### ACTIVITY
Keeping each line exactly as it is, output all of the records.

### INFORMATION PROVIDED
━━━
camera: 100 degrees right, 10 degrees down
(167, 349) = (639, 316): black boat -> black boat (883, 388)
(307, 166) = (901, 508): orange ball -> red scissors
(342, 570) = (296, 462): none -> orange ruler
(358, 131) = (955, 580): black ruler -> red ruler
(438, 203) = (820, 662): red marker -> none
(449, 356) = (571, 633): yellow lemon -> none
━━━
### WRITTEN ANSWER
camera: 100 degrees right, 10 degrees down
(167, 349) = (639, 316): black boat -> black boat (883, 388)
(307, 166) = (901, 508): orange ball -> red scissors
(342, 570) = (296, 462): none -> orange ruler
(358, 131) = (955, 580): black ruler -> red ruler
(438, 203) = (820, 662): red marker -> none
(449, 356) = (571, 633): yellow lemon -> none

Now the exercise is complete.